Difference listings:
--- START ---

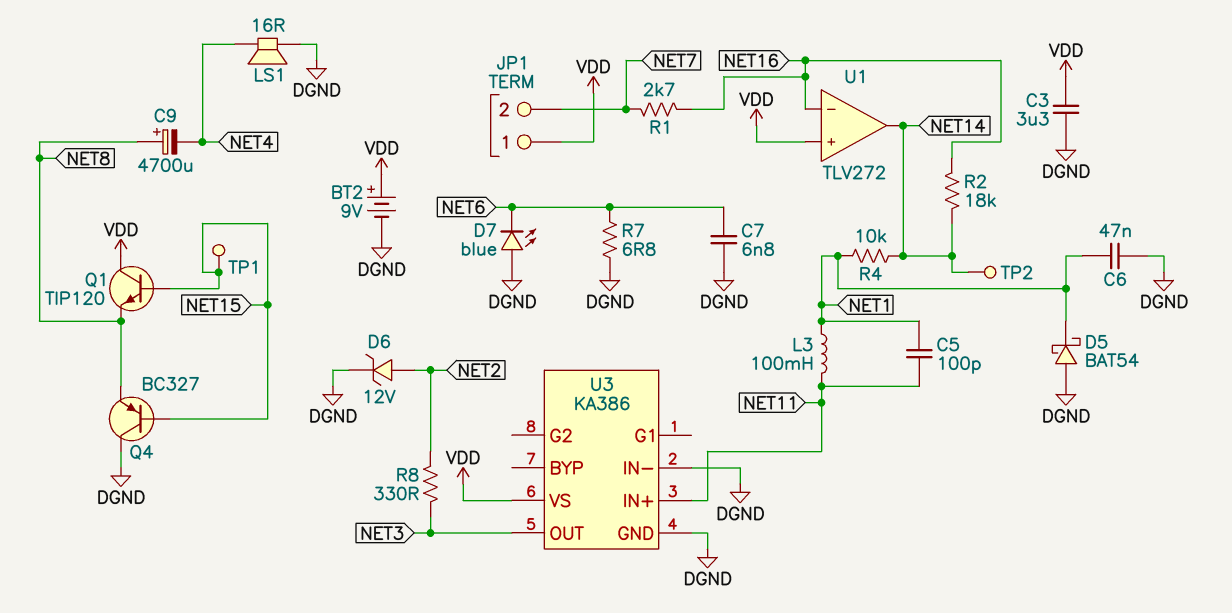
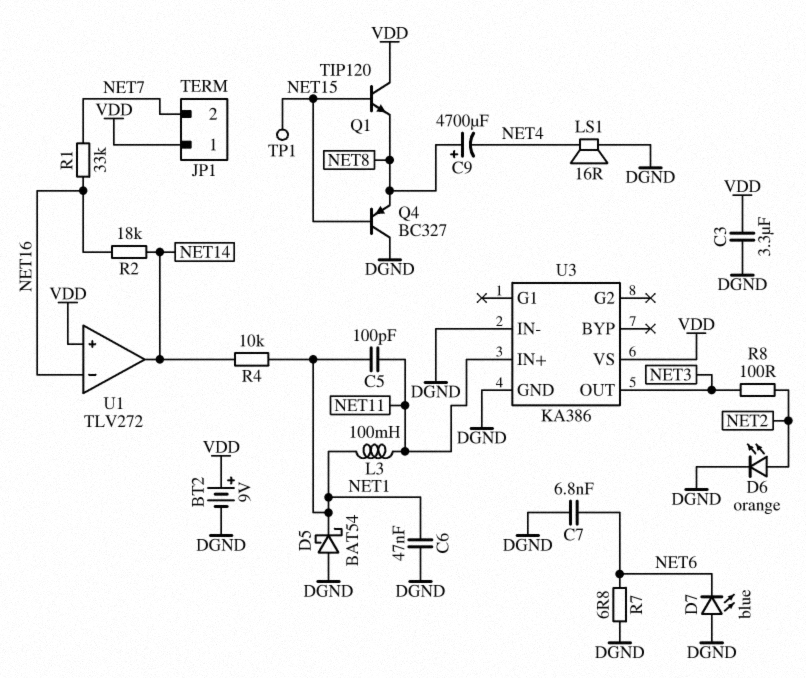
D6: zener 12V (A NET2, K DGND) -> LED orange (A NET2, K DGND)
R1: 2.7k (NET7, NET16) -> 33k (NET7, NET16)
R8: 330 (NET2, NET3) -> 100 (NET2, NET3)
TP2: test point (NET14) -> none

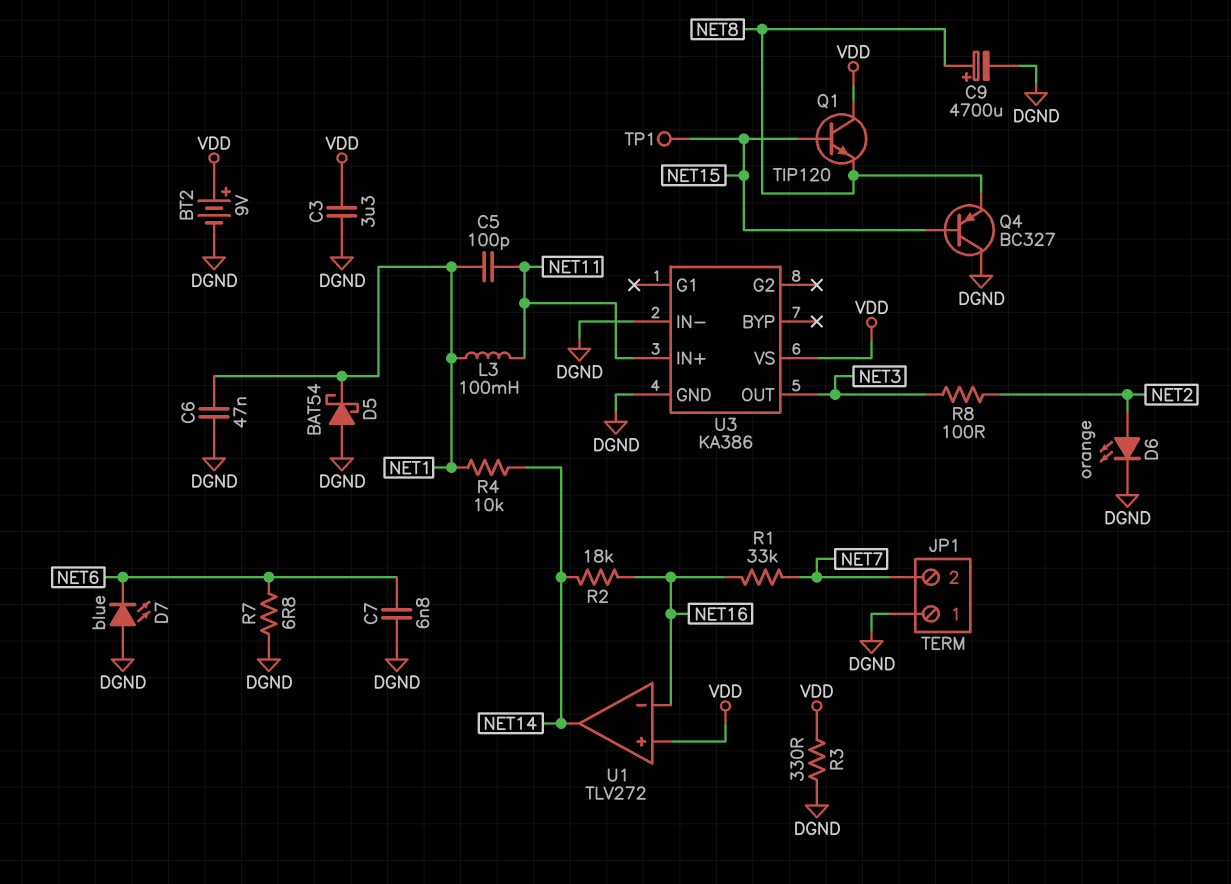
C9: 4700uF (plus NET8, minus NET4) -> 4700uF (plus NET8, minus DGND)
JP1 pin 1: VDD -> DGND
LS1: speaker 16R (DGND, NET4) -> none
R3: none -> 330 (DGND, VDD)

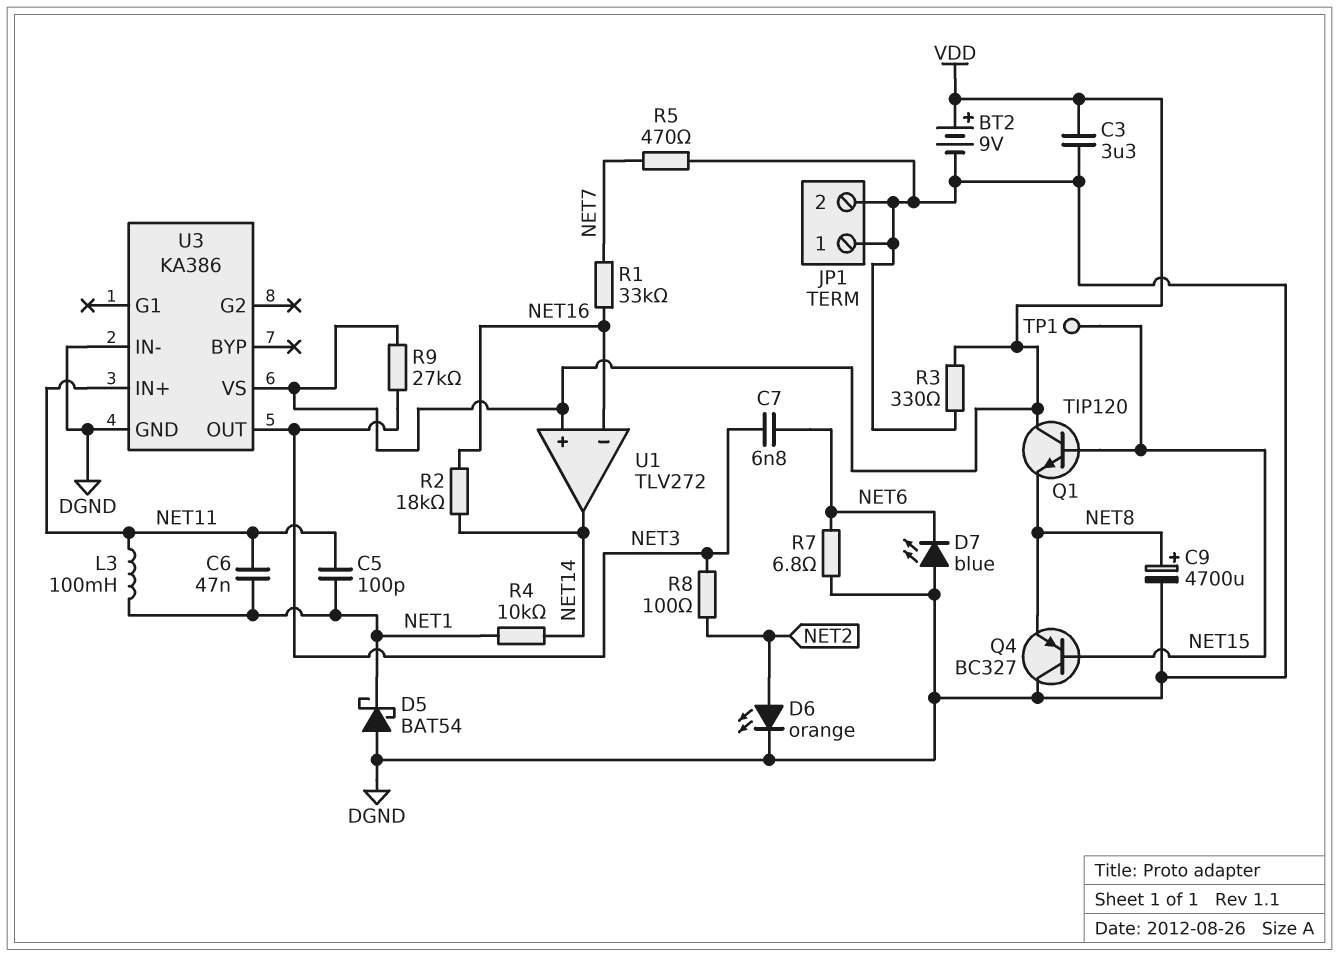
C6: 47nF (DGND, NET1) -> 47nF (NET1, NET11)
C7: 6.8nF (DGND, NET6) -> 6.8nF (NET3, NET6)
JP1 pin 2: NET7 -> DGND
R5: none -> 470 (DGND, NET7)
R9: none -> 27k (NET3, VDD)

--- END ---

• [What to work on] Your reply should hold every line above exactly as written and none of the pictures.

• [Completed task]
D6: zener 12V (A NET2, K DGND) -> LED orange (A NET2, K DGND)
R1: 2.7k (NET7, NET16) -> 33k (NET7, NET16)
R8: 330 (NET2, NET3) -> 100 (NET2, NET3)
TP2: test point (NET14) -> none

C9: 4700uF (plus NET8, minus NET4) -> 4700uF (plus NET8, minus DGND)
JP1 pin 1: VDD -> DGND
LS1: speaker 16R (DGND, NET4) -> none
R3: none -> 330 (DGND, VDD)

C6: 47nF (DGND, NET1) -> 47nF (NET1, NET11)
C7: 6.8nF (DGND, NET6) -> 6.8nF (NET3, NET6)
JP1 pin 2: NET7 -> DGND
R5: none -> 470 (DGND, NET7)
R9: none -> 27k (NET3, VDD)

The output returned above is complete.